COLLECTED DATA:
= Beginning of Section =
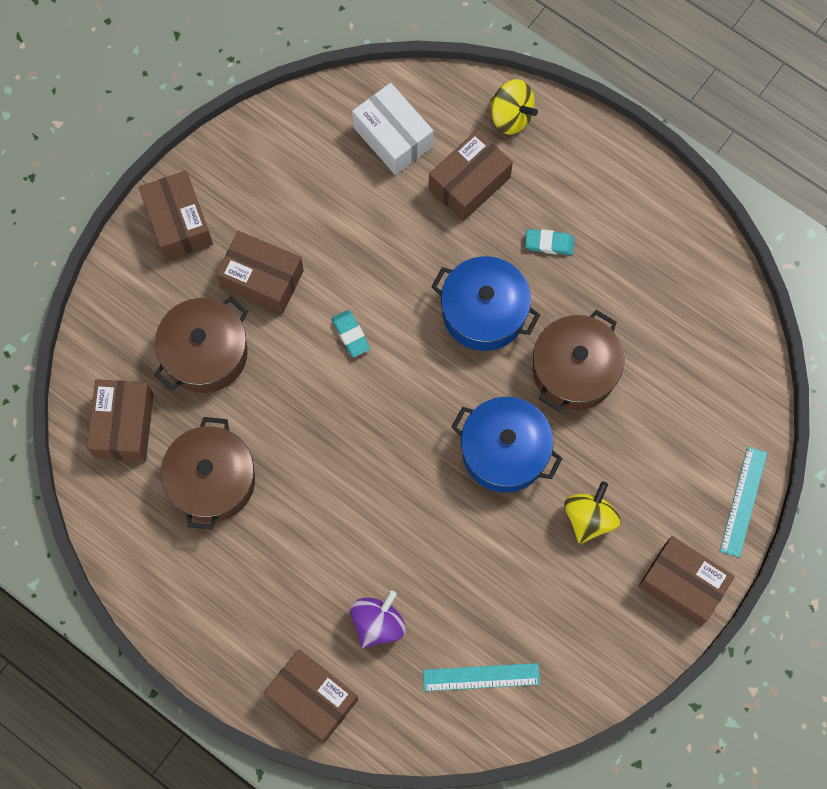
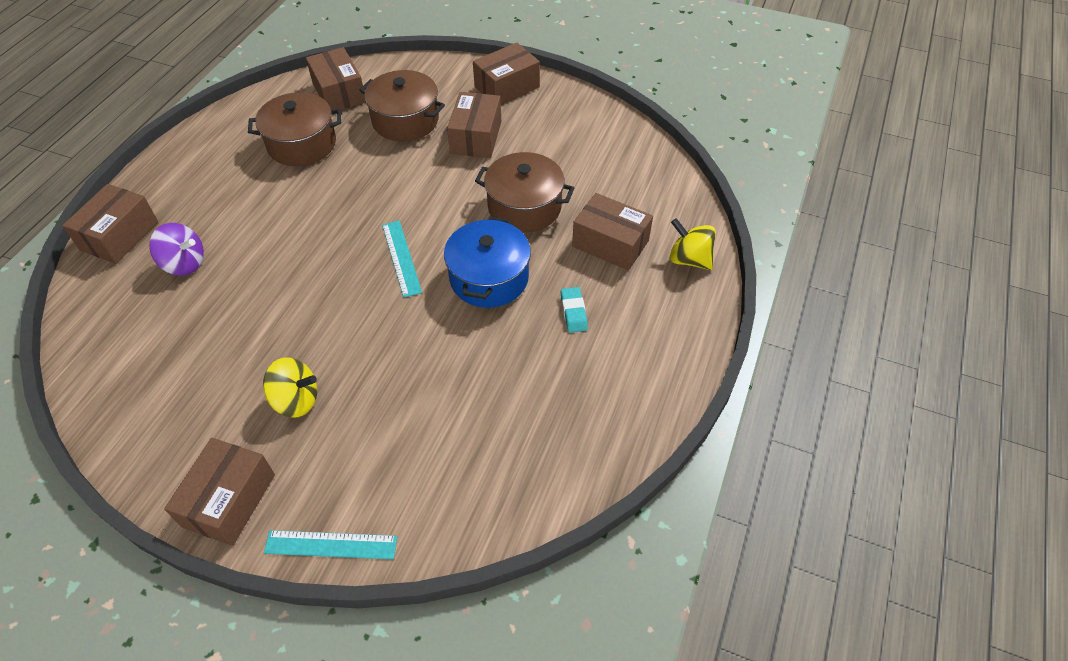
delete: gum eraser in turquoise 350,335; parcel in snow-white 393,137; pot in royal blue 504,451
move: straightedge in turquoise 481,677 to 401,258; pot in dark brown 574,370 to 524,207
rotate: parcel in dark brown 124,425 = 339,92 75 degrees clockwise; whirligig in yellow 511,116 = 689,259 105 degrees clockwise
= End of Section =
ABOUT THIS TASK: Keep every word of the data as it is when you write it out, but drop the pictures.

ANSWER TO THE PROBLEM:
delete: gum eraser in turquoise 350,335; parcel in snow-white 393,137; pot in royal blue 504,451
move: straightedge in turquoise 481,677 to 401,258; pot in dark brown 574,370 to 524,207
rotate: parcel in dark brown 124,425 = 339,92 75 degrees clockwise; whirligig in yellow 511,116 = 689,259 105 degrees clockwise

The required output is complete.